= PROBLEM =
The answer must be every line of the records in which the string "GREEN" appears.

━━━━━━━━━━━━━━━━

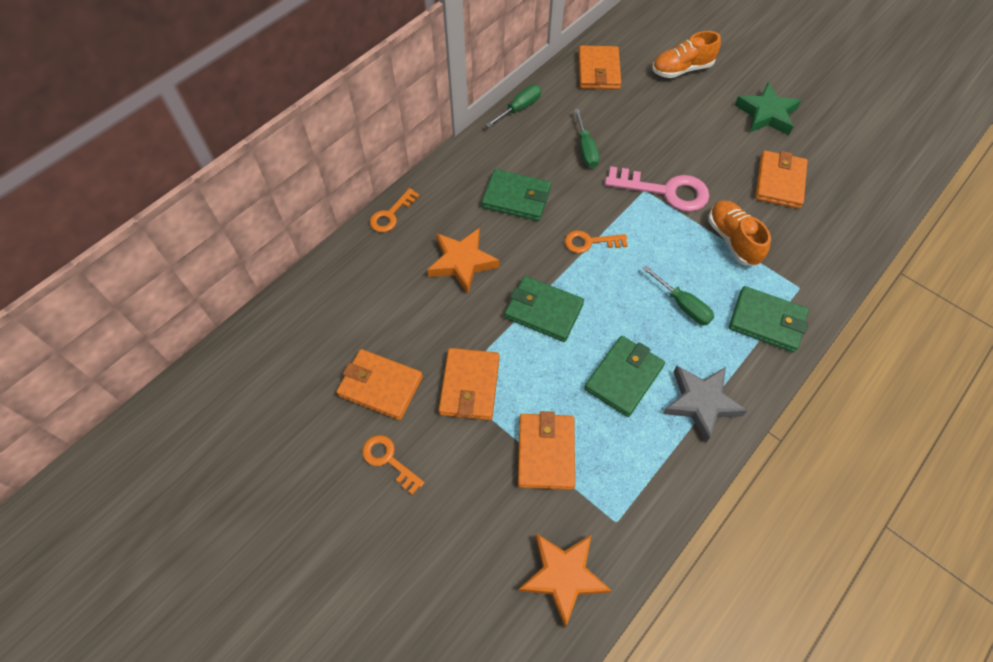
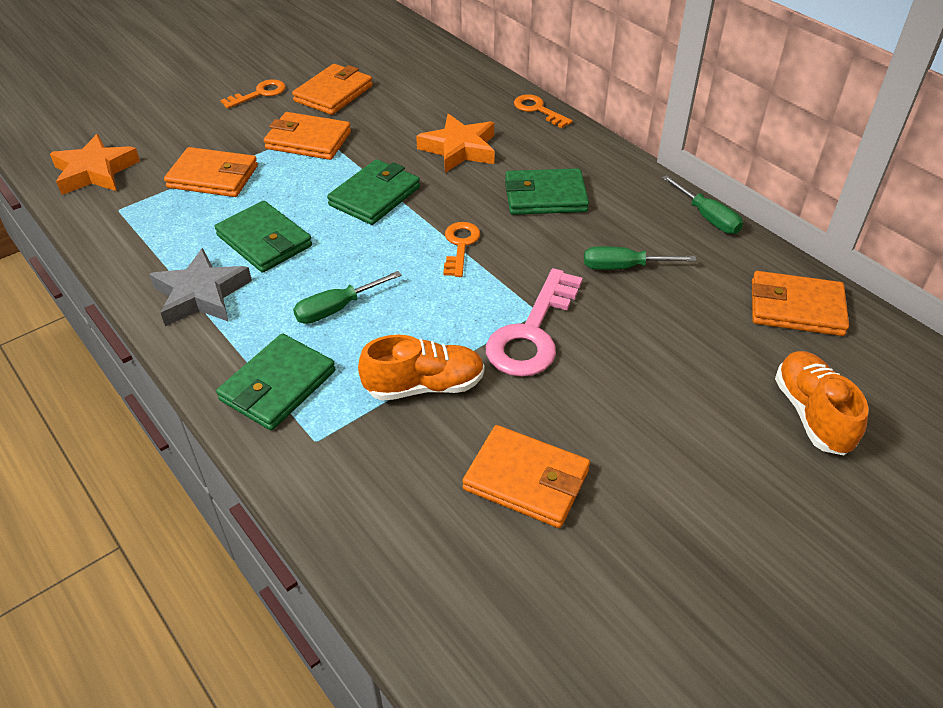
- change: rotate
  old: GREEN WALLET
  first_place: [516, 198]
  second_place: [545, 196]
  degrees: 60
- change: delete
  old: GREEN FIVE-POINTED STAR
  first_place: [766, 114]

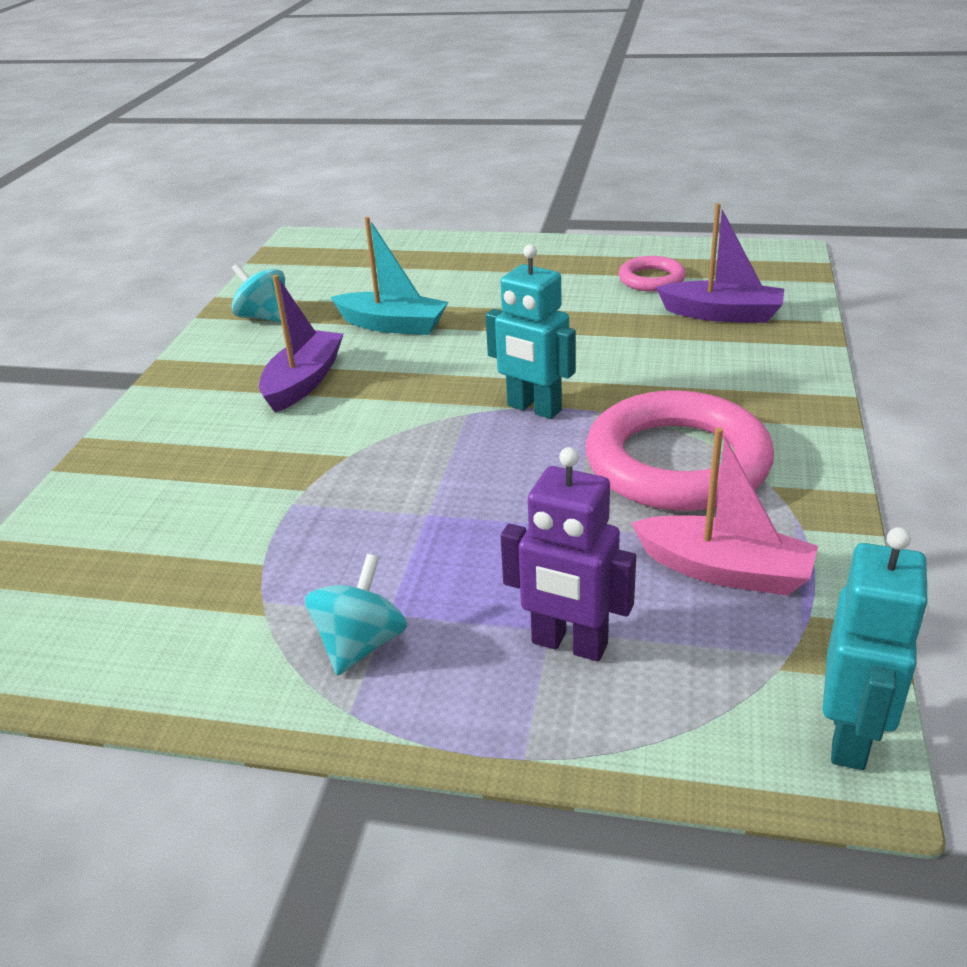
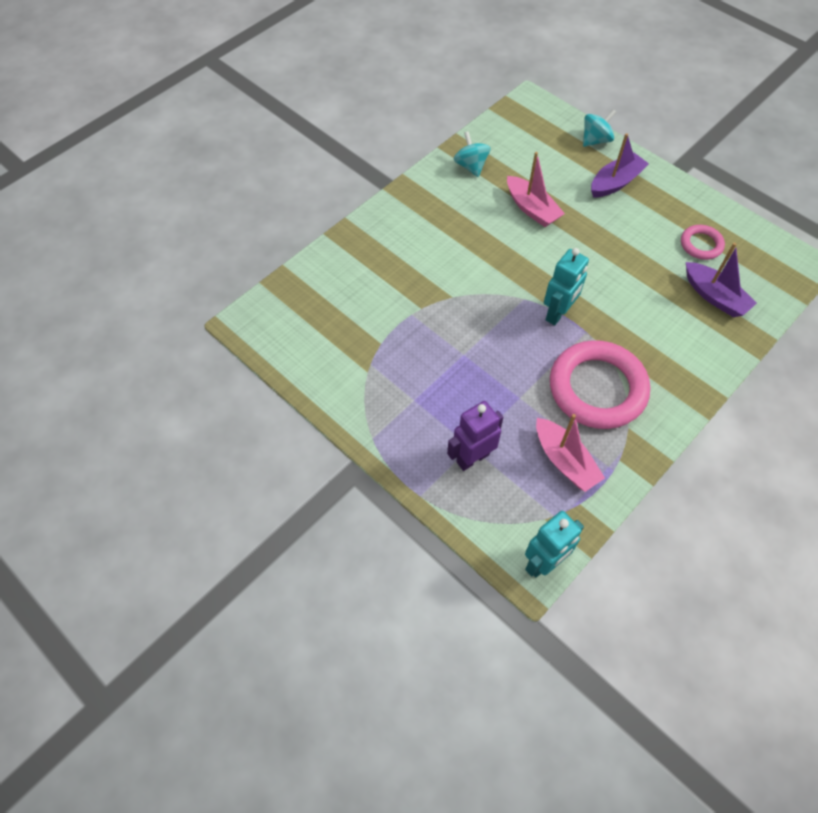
- change: rotate
  old: PURPLE ROBOT FIGURE
  first_place: [569, 644]
  second_place: [472, 458]
  degrees: 90
- change: recolor
  old: AQUA BOAT
  new: PINK BOAT
  first_place: [392, 325]
  second_place: [531, 209]
- change: rotate
  old: AQUA ROBOT FIGURE
  first_place: [533, 408]
  second_place: [558, 313]
  degrees: -120
- change: move
  old: AQUA TOY TOP
  first_place: [361, 644]
  second_place: [595, 140]
- change: move
  old: PURPLE BOAT
  first_place: [303, 382]
  second_place: [615, 183]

━━━━━━━━━━━━━━━━

= RESULT OF THIS TASK =
  old: GREEN WALLET
  old: GREEN FIVE-POINTED STAR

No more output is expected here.